Required action — Copy the entries below in full, keeping them exactly as they are.

Edit difference data —
★ ★ ★ ★

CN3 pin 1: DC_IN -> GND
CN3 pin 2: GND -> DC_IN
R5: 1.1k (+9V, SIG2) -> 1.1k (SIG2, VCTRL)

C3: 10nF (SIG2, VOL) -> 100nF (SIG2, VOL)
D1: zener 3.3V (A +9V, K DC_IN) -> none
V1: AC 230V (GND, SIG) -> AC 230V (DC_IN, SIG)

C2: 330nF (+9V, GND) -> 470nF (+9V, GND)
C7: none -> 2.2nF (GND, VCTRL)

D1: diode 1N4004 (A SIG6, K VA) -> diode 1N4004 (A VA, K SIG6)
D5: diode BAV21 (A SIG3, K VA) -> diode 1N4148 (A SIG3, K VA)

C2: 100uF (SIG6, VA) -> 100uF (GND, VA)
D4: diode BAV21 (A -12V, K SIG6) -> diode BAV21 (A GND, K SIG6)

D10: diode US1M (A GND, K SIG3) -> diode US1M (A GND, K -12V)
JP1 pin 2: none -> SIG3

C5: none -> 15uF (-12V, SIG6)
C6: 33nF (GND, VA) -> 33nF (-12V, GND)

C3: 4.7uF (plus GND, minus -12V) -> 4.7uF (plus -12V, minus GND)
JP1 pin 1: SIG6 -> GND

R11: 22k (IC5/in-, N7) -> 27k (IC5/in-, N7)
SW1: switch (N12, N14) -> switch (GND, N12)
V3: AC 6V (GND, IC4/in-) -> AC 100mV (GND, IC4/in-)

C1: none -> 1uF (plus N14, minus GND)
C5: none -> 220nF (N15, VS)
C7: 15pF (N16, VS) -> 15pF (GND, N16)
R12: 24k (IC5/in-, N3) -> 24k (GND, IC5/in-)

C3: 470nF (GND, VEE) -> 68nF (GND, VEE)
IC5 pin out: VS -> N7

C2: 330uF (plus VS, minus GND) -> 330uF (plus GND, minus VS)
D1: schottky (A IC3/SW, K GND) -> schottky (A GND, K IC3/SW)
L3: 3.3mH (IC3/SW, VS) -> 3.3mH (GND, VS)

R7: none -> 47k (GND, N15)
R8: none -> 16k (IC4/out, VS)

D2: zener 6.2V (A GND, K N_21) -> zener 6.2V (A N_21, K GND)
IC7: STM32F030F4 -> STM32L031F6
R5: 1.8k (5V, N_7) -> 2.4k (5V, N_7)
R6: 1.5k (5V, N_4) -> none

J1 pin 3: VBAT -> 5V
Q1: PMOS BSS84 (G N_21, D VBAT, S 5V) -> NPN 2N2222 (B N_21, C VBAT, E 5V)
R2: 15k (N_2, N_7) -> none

★ ★ ★ ★

The completed task —
CN3 pin 1: DC_IN -> GND
CN3 pin 2: GND -> DC_IN
R5: 1.1k (+9V, SIG2) -> 1.1k (SIG2, VCTRL)

C3: 10nF (SIG2, VOL) -> 100nF (SIG2, VOL)
D1: zener 3.3V (A +9V, K DC_IN) -> none
V1: AC 230V (GND, SIG) -> AC 230V (DC_IN, SIG)

C2: 330nF (+9V, GND) -> 470nF (+9V, GND)
C7: none -> 2.2nF (GND, VCTRL)

D1: diode 1N4004 (A SIG6, K VA) -> diode 1N4004 (A VA, K SIG6)
D5: diode BAV21 (A SIG3, K VA) -> diode 1N4148 (A SIG3, K VA)

C2: 100uF (SIG6, VA) -> 100uF (GND, VA)
D4: diode BAV21 (A -12V, K SIG6) -> diode BAV21 (A GND, K SIG6)

D10: diode US1M (A GND, K SIG3) -> diode US1M (A GND, K -12V)
JP1 pin 2: none -> SIG3

C5: none -> 15uF (-12V, SIG6)
C6: 33nF (GND, VA) -> 33nF (-12V, GND)

C3: 4.7uF (plus GND, minus -12V) -> 4.7uF (plus -12V, minus GND)
JP1 pin 1: SIG6 -> GND

R11: 22k (IC5/in-, N7) -> 27k (IC5/in-, N7)
SW1: switch (N12, N14) -> switch (GND, N12)
V3: AC 6V (GND, IC4/in-) -> AC 100mV (GND, IC4/in-)

C1: none -> 1uF (plus N14, minus GND)
C5: none -> 220nF (N15, VS)
C7: 15pF (N16, VS) -> 15pF (GND, N16)
R12: 24k (IC5/in-, N3) -> 24k (GND, IC5/in-)

C3: 470nF (GND, VEE) -> 68nF (GND, VEE)
IC5 pin out: VS -> N7

C2: 330uF (plus VS, minus GND) -> 330uF (plus GND, minus VS)
D1: schottky (A IC3/SW, K GND) -> schottky (A GND, K IC3/SW)
L3: 3.3mH (IC3/SW, VS) -> 3.3mH (GND, VS)

R7: none -> 47k (GND, N15)
R8: none -> 16k (IC4/out, VS)

D2: zener 6.2V (A GND, K N_21) -> zener 6.2V (A N_21, K GND)
IC7: STM32F030F4 -> STM32L031F6
R5: 1.8k (5V, N_7) -> 2.4k (5V, N_7)
R6: 1.5k (5V, N_4) -> none

J1 pin 3: VBAT -> 5V
Q1: PMOS BSS84 (G N_21, D VBAT, S 5V) -> NPN 2N2222 (B N_21, C VBAT, E 5V)
R2: 15k (N_2, N_7) -> none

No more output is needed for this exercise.